● **WHAT YOU ARE ASKED TO DO**:
Return every entry exactly, except for any pictures.

● **DATASET CONTENT**:
╭──

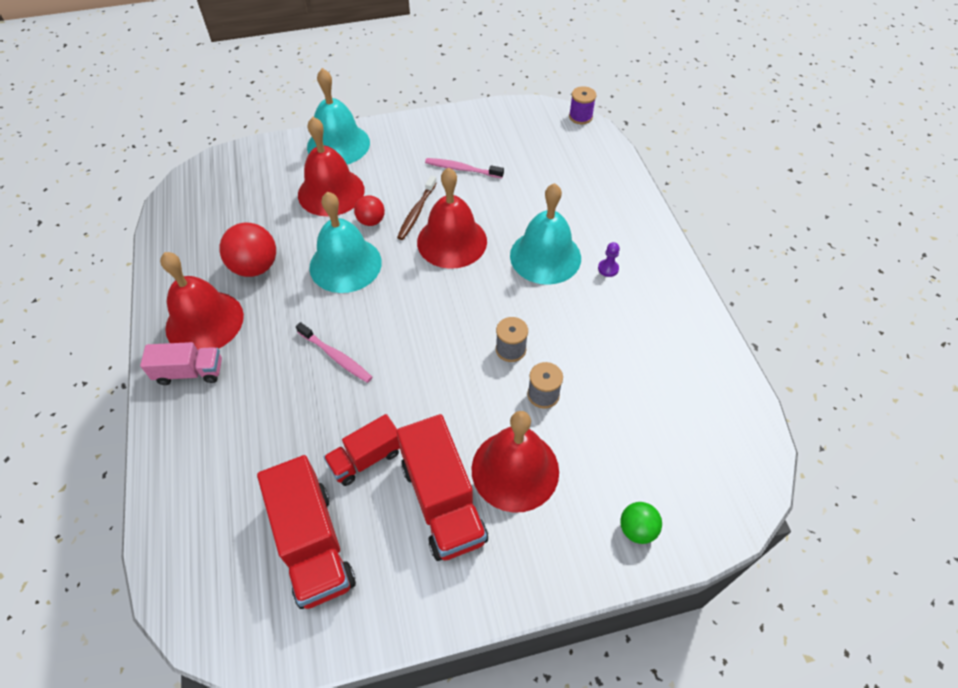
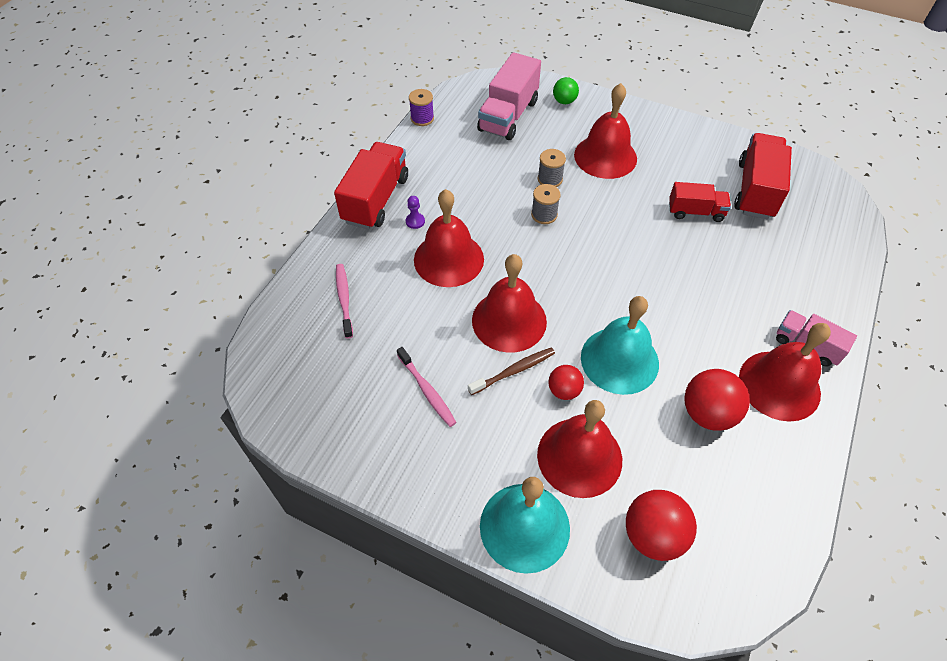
camera: 140 degrees left, 0 degrees up
(257, 181) = (653, 535): none -> red ball
(336, 356) = (677, 286): pink toothbrush -> pink toothbrush (344, 299)
(443, 501) = (661, 166): red truck -> red truck (376, 199)
(545, 256) = (448, 259): turquoise bell -> red bell
(580, 117) = (247, 371): purple spool -> purple spool (422, 118)
(670, 452) = (508, 116): none -> pink truck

╰──

● **COMPLETED EXERCISE**:
camera: 140 degrees left, 0 degrees up
(257, 181) = (653, 535): none -> red ball
(336, 356) = (677, 286): pink toothbrush -> pink toothbrush (344, 299)
(443, 501) = (661, 166): red truck -> red truck (376, 199)
(545, 256) = (448, 259): turquoise bell -> red bell
(580, 117) = (247, 371): purple spool -> purple spool (422, 118)
(670, 452) = (508, 116): none -> pink truck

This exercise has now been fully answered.